====== AVAILABLE RECORDS
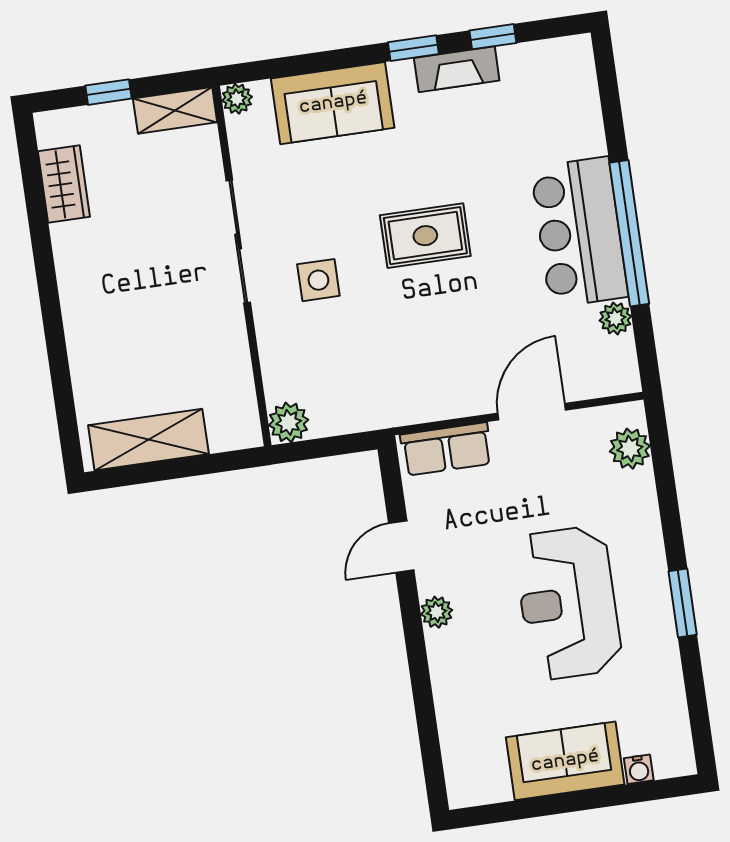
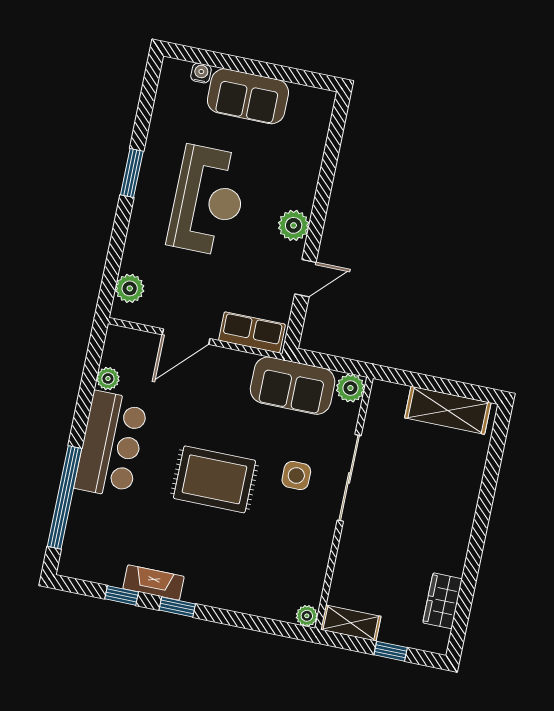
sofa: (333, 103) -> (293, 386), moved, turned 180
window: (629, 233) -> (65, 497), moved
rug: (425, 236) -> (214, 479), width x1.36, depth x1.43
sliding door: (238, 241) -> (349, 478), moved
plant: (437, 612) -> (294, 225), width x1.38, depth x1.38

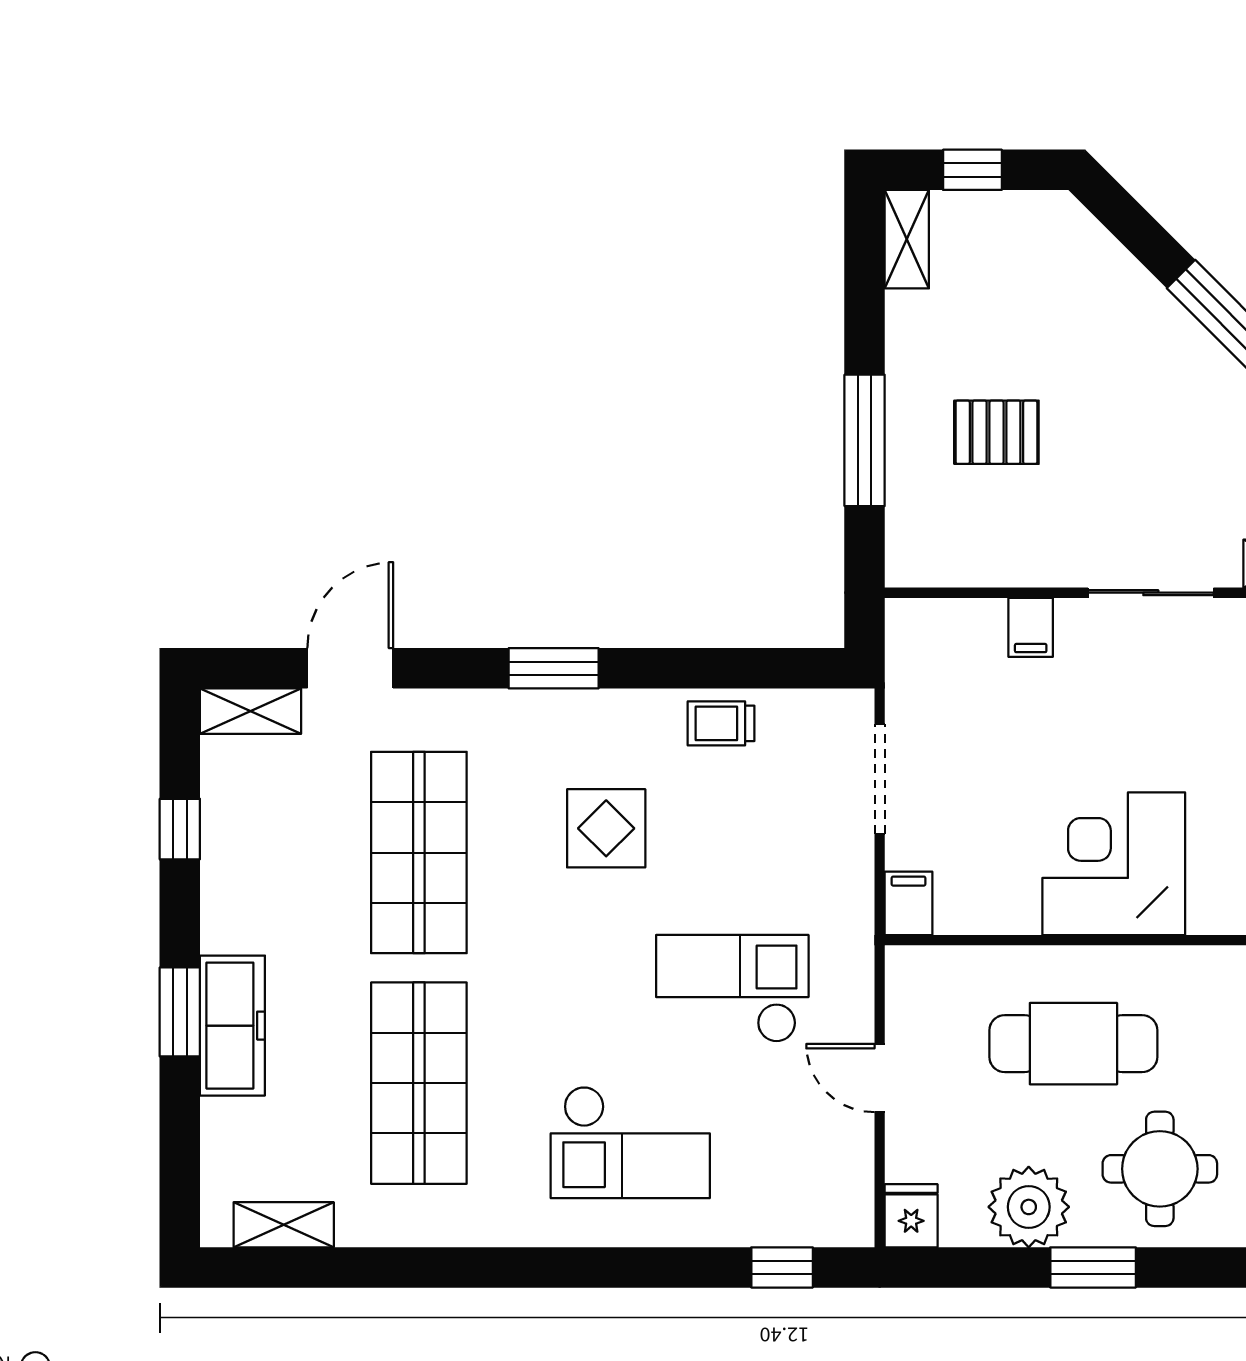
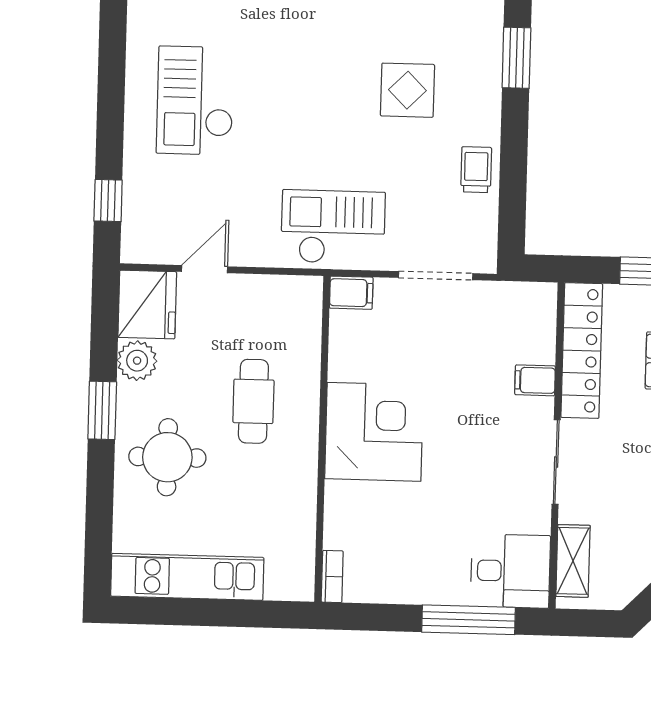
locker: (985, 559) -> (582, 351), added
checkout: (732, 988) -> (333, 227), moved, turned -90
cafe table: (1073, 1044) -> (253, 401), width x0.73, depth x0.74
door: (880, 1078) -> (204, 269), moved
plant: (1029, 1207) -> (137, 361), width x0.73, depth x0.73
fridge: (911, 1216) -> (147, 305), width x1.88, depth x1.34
============
**WRITTEN TASK:** For each entry, copy the text exactly and leave out any image it carries.

**REPLY TO THE EXERCISE:**
sofa: (333, 103) -> (293, 386), moved, turned 180
window: (629, 233) -> (65, 497), moved
rug: (425, 236) -> (214, 479), width x1.36, depth x1.43
sliding door: (238, 241) -> (349, 478), moved
plant: (437, 612) -> (294, 225), width x1.38, depth x1.38

locker: (985, 559) -> (582, 351), added
checkout: (732, 988) -> (333, 227), moved, turned -90
cafe table: (1073, 1044) -> (253, 401), width x0.73, depth x0.74
door: (880, 1078) -> (204, 269), moved
plant: (1029, 1207) -> (137, 361), width x0.73, depth x0.73
fridge: (911, 1216) -> (147, 305), width x1.88, depth x1.34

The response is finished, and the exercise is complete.